(RECORDS SUPPLIED Opens)
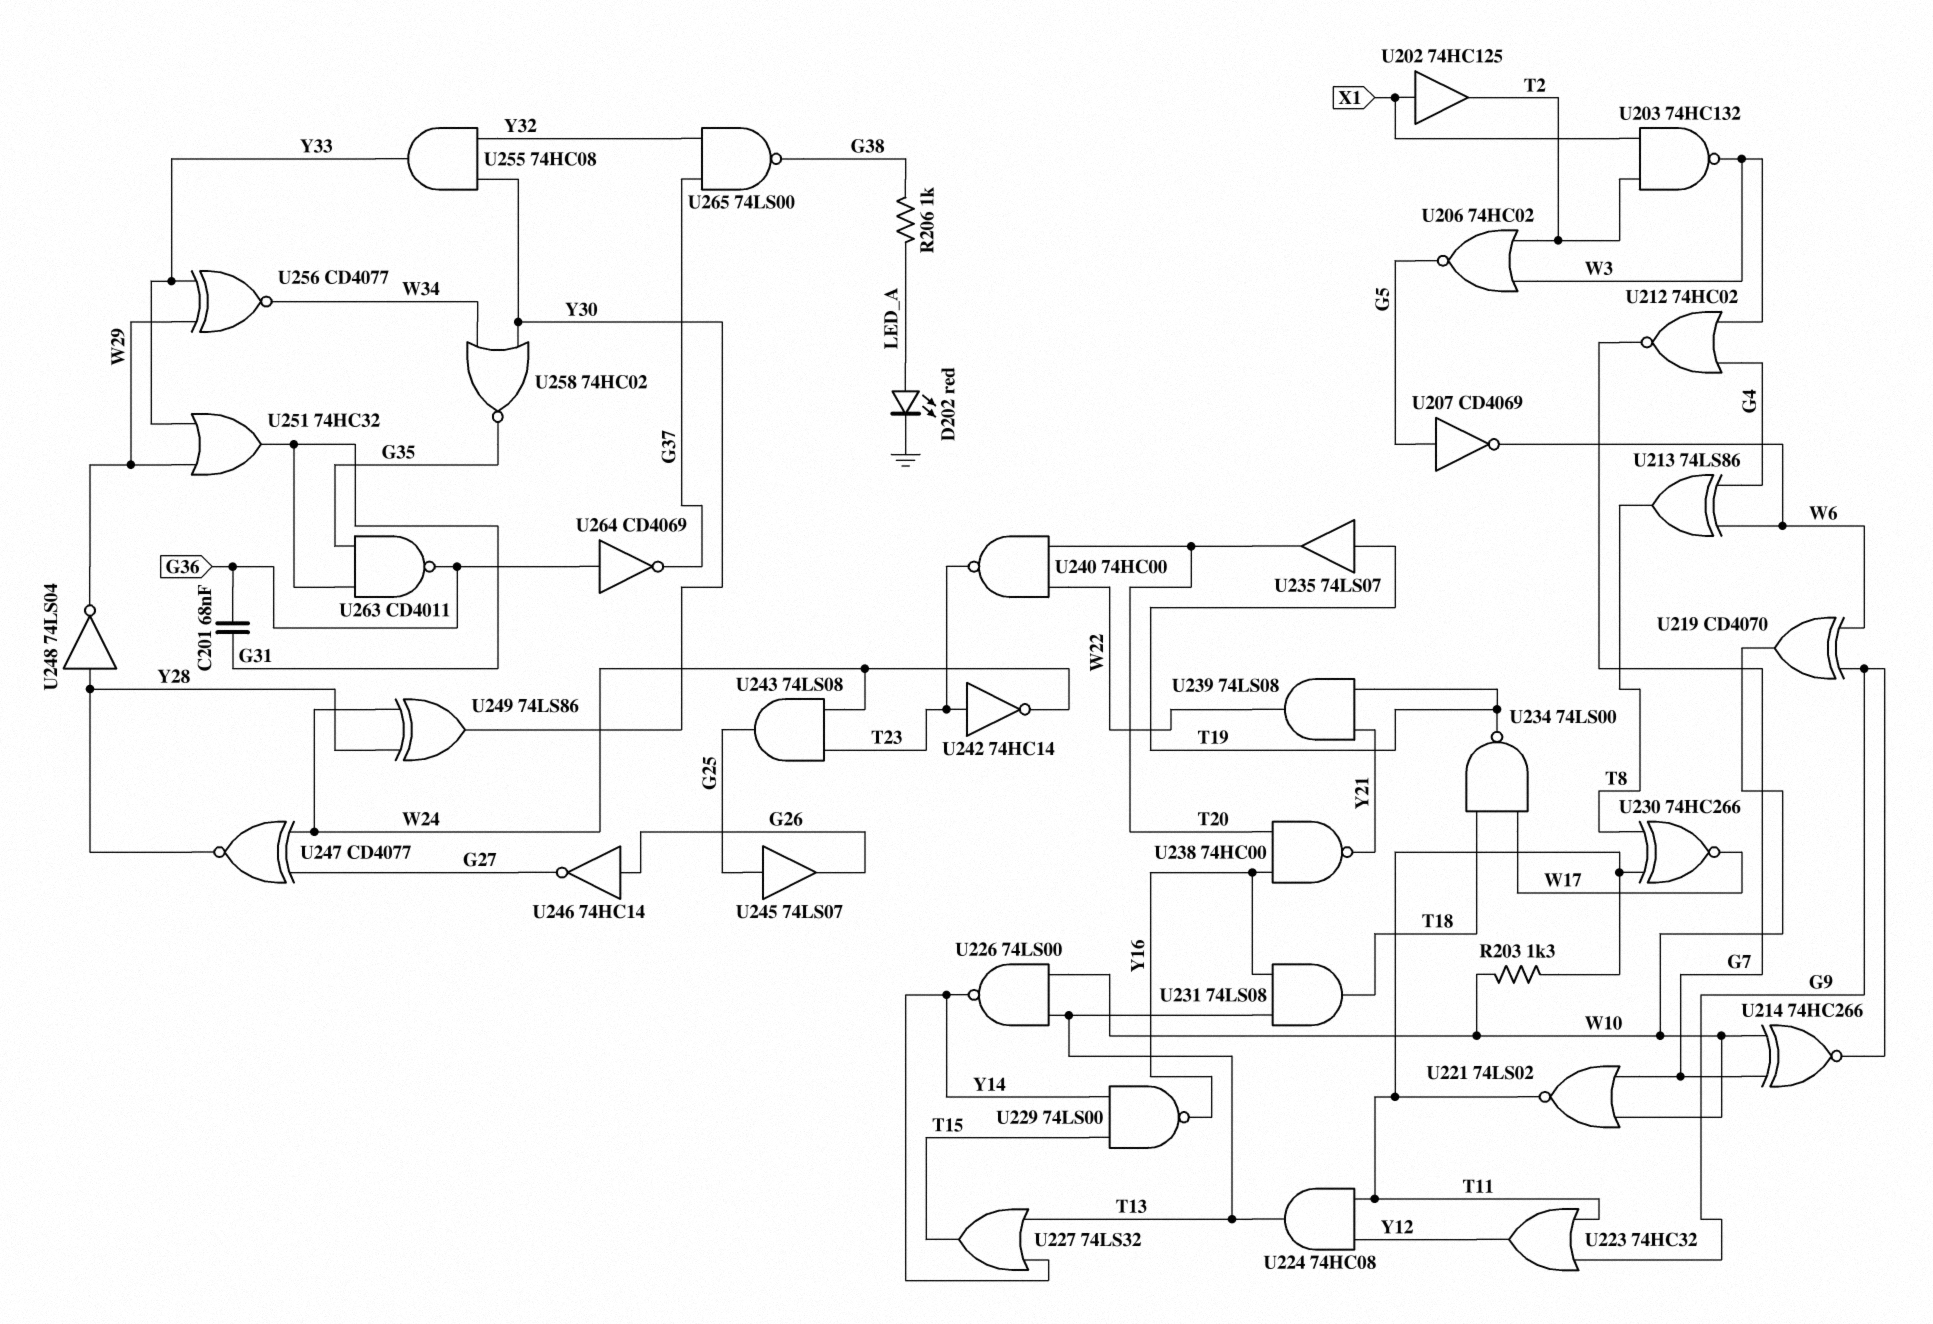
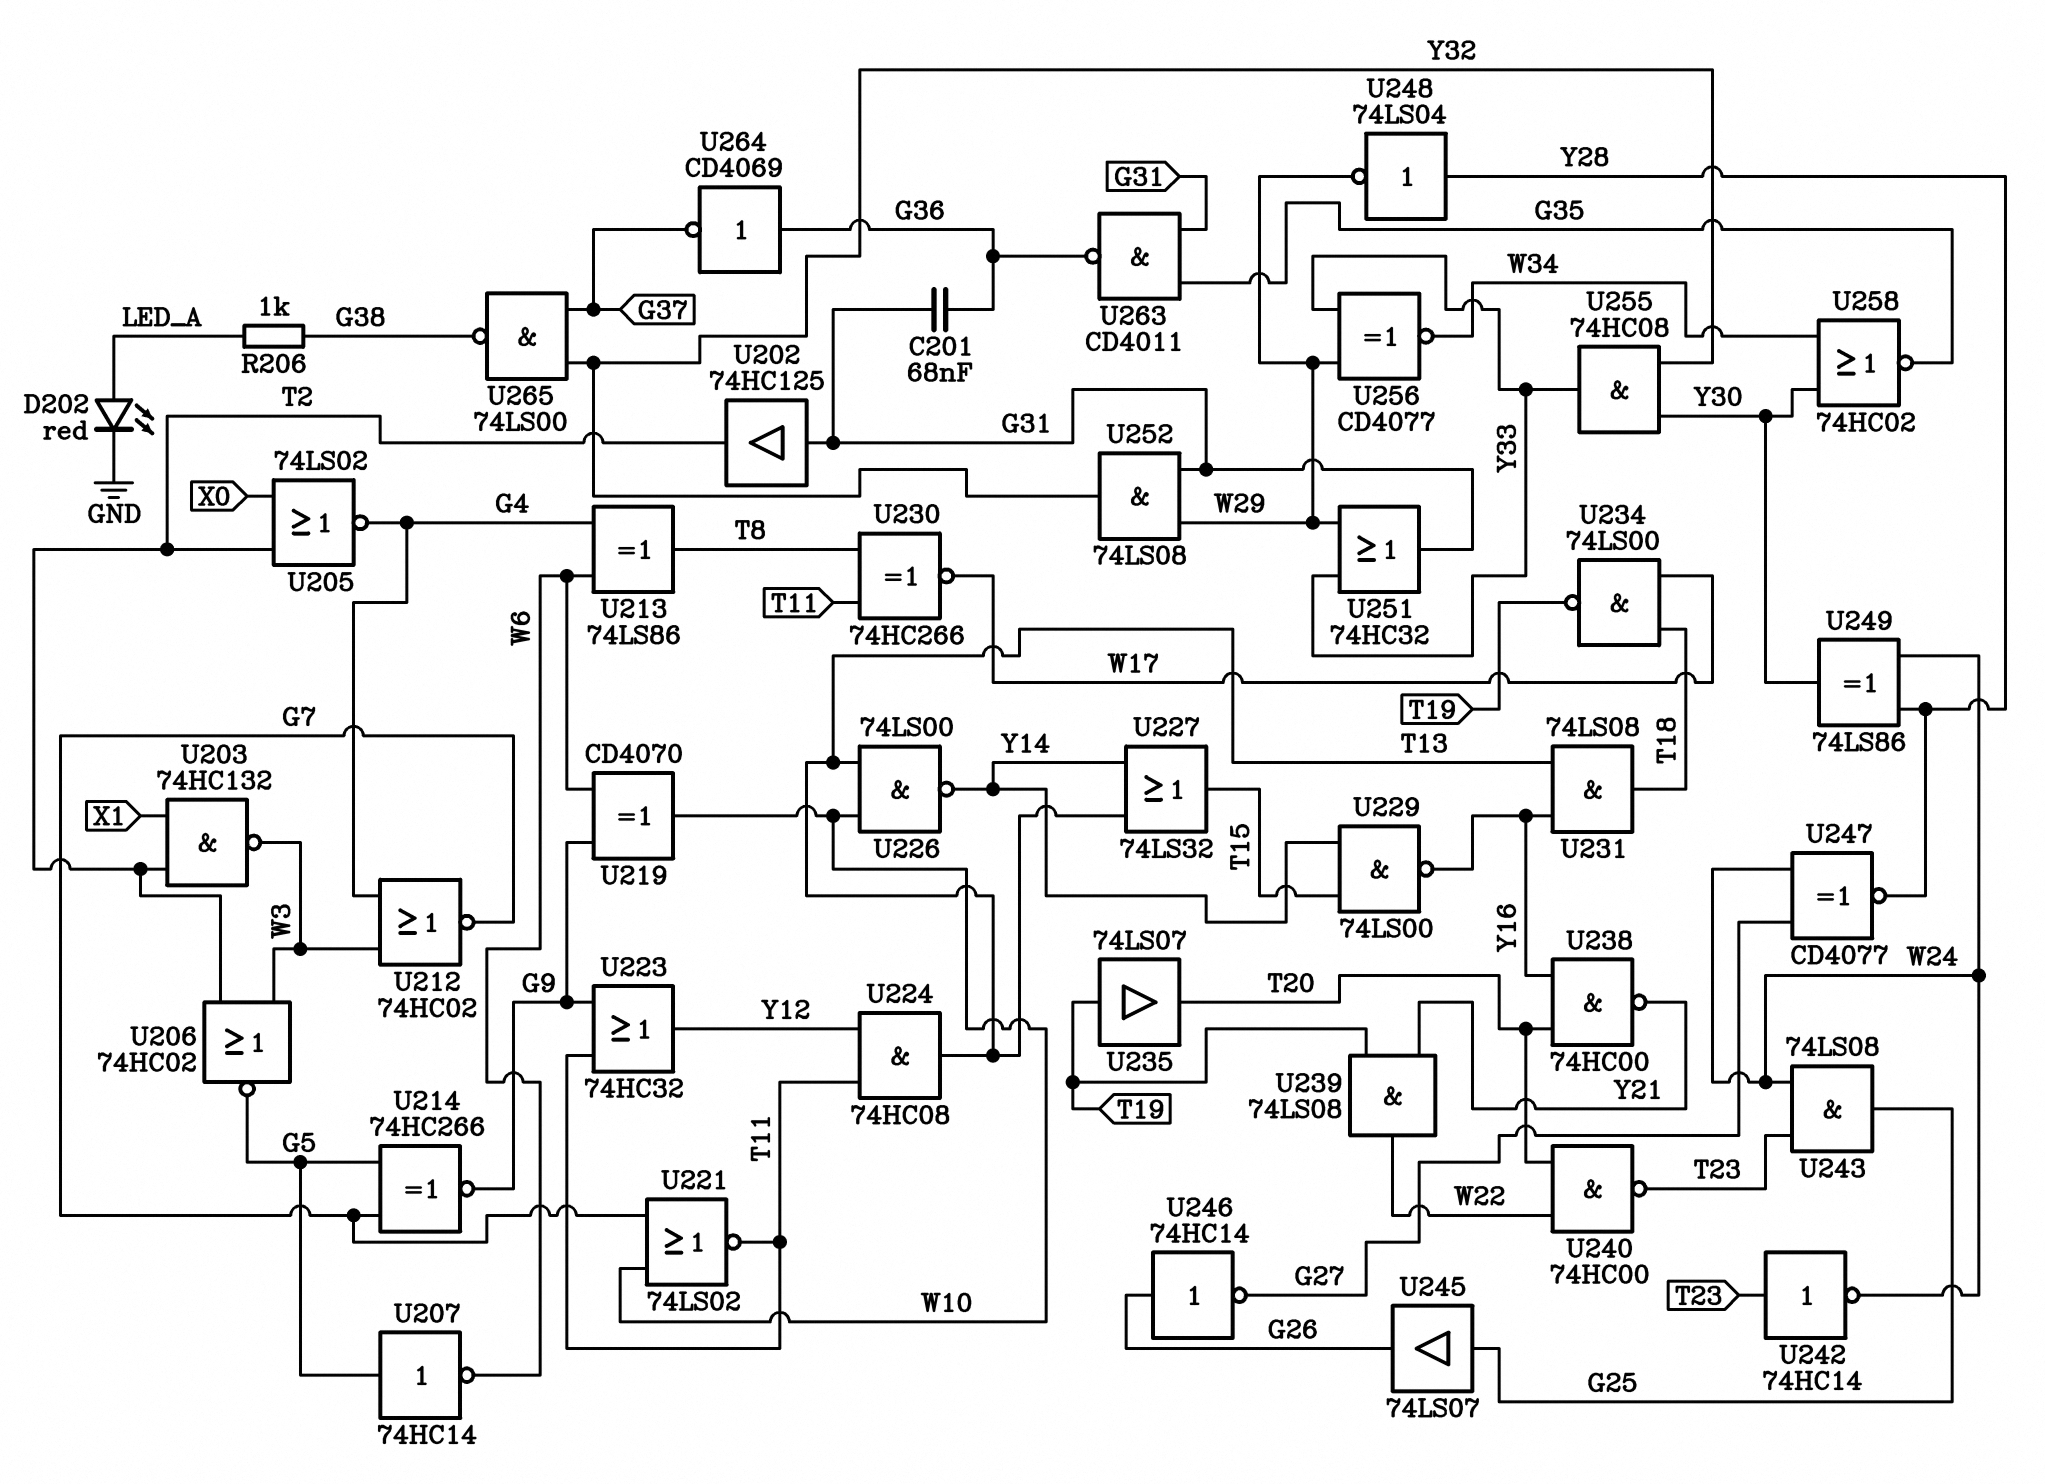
R203: 1.3k (T11, W10) -> none
U202: buffer 74HC125 (in X1, out T2) -> buffer 74HC125 (in G31, out T2)
U205: none -> NOR 74LS02 (in T2, in X0, out G4)
U207: NOT CD4069 (in G5, out W6) -> NOT 74HC14 (in G5, out W6)
U214: XNOR 74HC266 (in G7, in W10, out G9) -> XNOR 74HC266 (in G5, in G7, out G9)
U252: none -> AND 74LS08 (in G31, in W29, out Y32)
(RECORDS SUPPLIED Closes)
| REQUIRED ACTION |
The string "none": state how many lines above contain it, giving nothing but the number.

| WRITTEN ANSWER |
3